Work to be completed:
Convert every line of the item-finding records below into a Markdown table with two columns, n for the row number and Line for the text, skipping any blank lines. Leave the pictures out of the table.

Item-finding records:
+ + +
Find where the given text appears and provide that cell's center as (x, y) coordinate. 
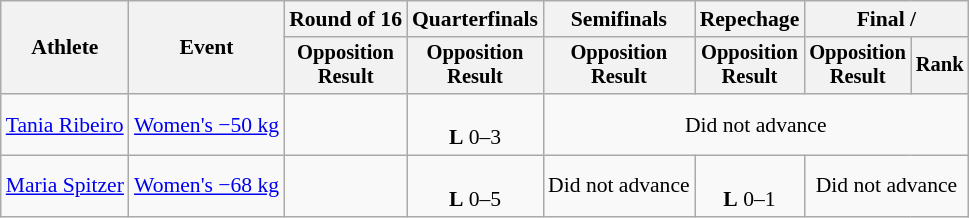
Maria Spitzer (65, 186)
L 0–5 (475, 186)
Women's −50 kg (206, 124)
Semifinals (619, 19)
Rank (940, 66)
Round of 16 (346, 19)
Tania Ribeiro (65, 124)
L 0–1 (750, 186)
Repechage (750, 19)
Women's −68 kg (206, 186)
Quarterfinals (475, 19)
Event (206, 48)
Final / (886, 19)
L 0–3 (475, 124)
Athlete (65, 48)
+ + +
Output below:
| n | Line |
|---|---|
| 1 | Find where the given text appears and provide that cell's center as (x, y) coordinate.  |
| 2 | Maria Spitzer (65, 186) |
| 3 | L 0–5 (475, 186) |
| 4 | Women's −50 kg (206, 124) |
| 5 | Semifinals (619, 19) |
| 6 | Rank (940, 66) |
| 7 | Round of 16 (346, 19) |
| 8 | Tania Ribeiro (65, 124) |
| 9 | L 0–1 (750, 186) |
| 10 | Repechage (750, 19) |
| 11 | Women's −68 kg (206, 186) |
| 12 | Quarterfinals (475, 19) |
| 13 | Event (206, 48) |
| 14 | Final / (886, 19) |
| 15 | L 0–3 (475, 124) |
| 16 | Athlete (65, 48) |